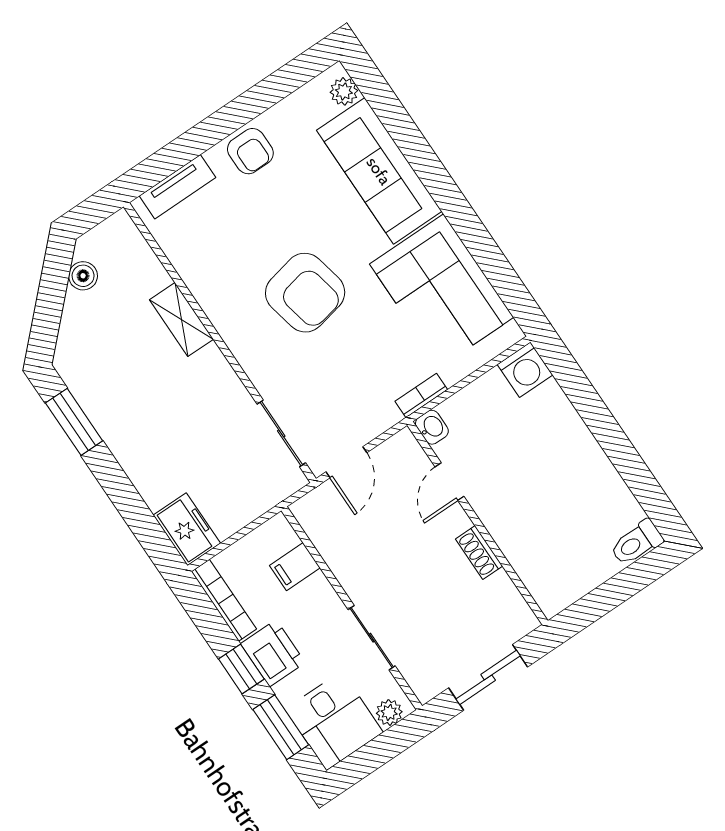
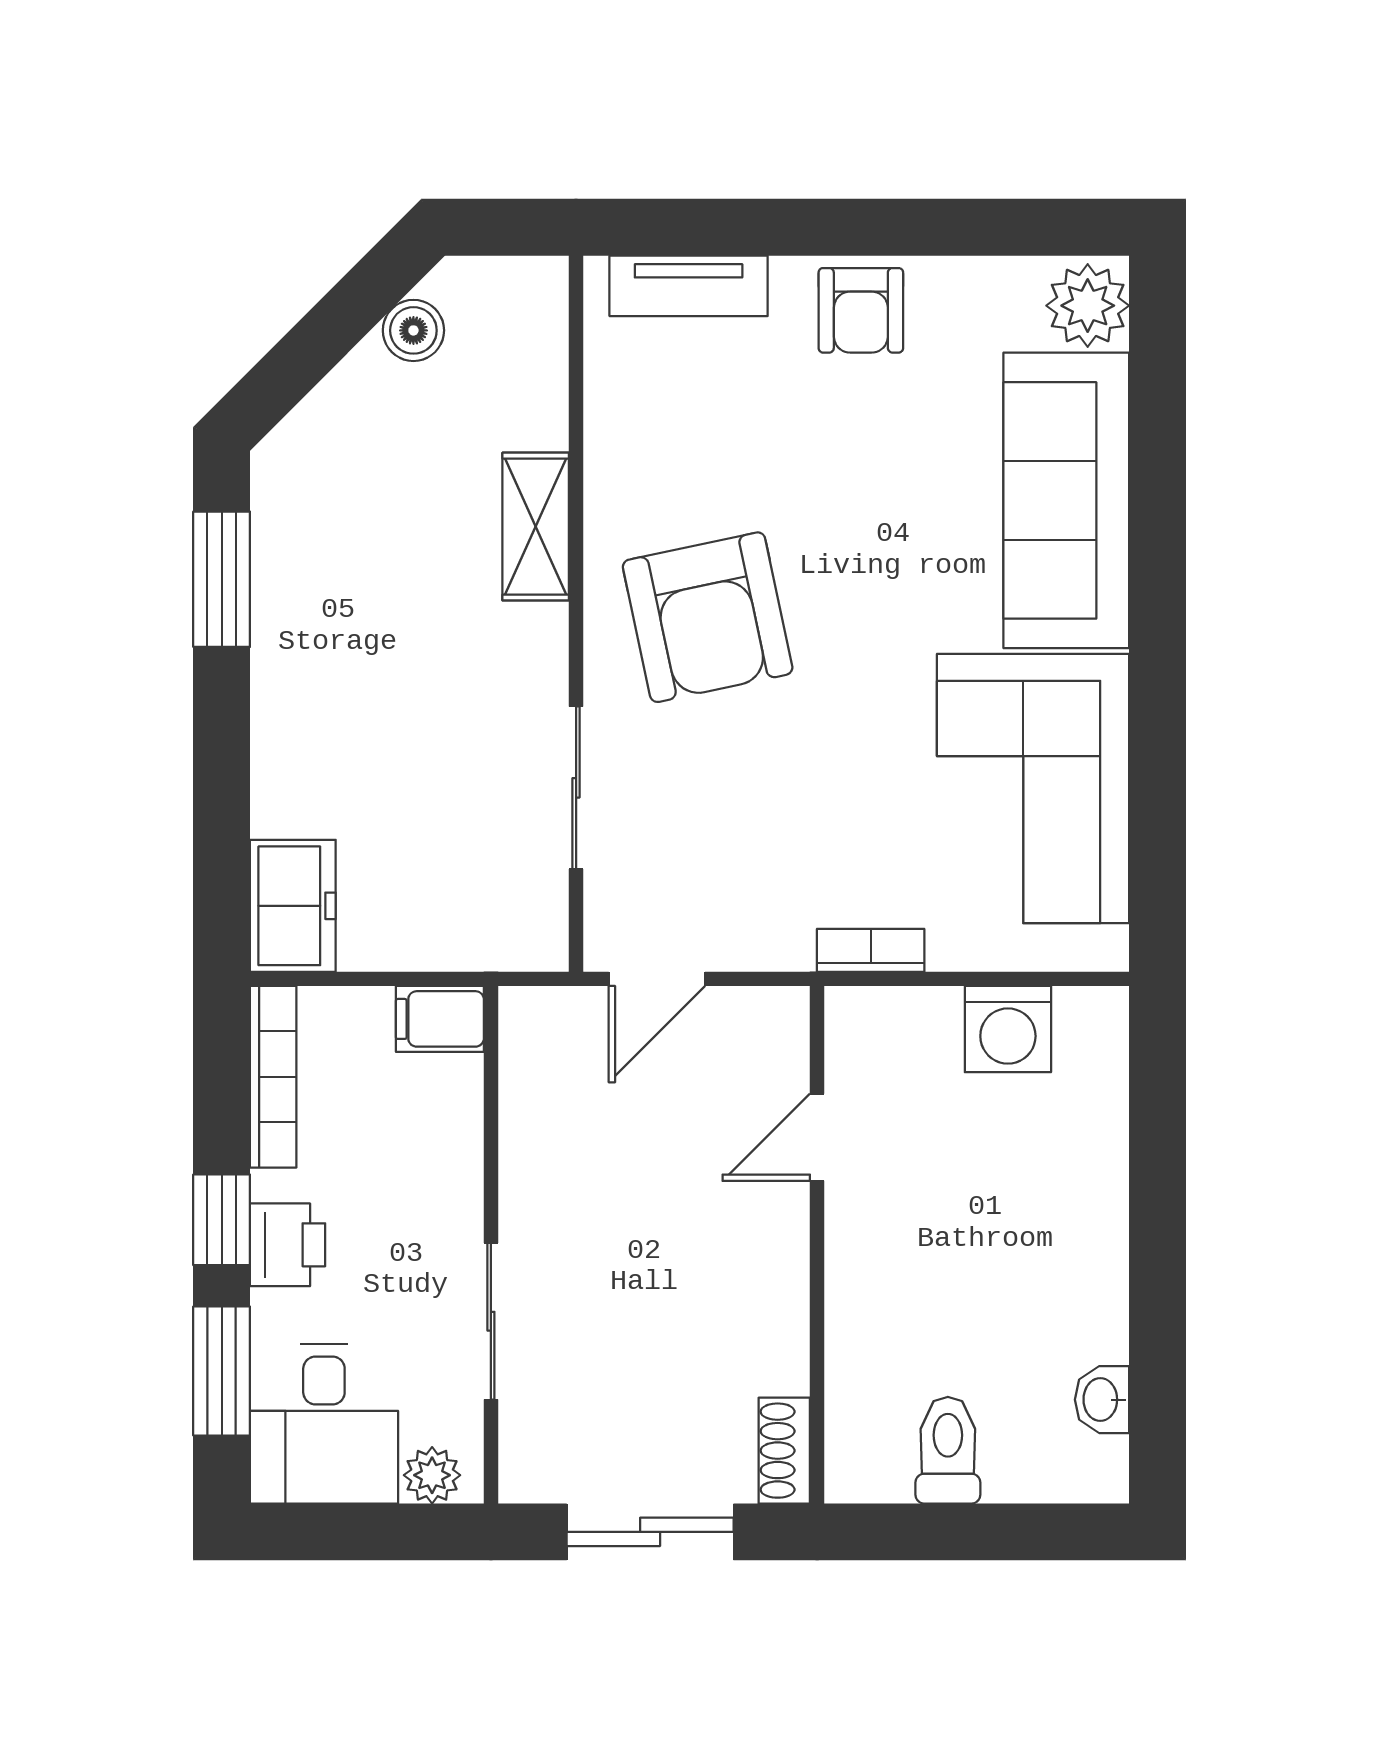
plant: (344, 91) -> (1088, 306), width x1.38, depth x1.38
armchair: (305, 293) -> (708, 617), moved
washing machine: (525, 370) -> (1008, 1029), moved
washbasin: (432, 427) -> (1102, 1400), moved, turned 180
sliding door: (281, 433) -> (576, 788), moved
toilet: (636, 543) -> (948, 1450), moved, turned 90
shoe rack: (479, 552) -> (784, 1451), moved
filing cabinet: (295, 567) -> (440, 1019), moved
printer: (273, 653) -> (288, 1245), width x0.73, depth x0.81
○ ○ ○ ○ ○ ○ ○
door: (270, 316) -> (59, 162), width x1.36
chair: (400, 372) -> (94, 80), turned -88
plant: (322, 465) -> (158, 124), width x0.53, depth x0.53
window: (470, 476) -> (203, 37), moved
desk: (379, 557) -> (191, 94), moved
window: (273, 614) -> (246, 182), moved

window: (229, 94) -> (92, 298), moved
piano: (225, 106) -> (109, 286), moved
○ ○ ○ ○ ○ ○ ○
Go through the records above and copy each line where "plant" is found.

# COMPLETED EXERCISE:
plant: (344, 91) -> (1088, 306), width x1.38, depth x1.38
plant: (322, 465) -> (158, 124), width x0.53, depth x0.53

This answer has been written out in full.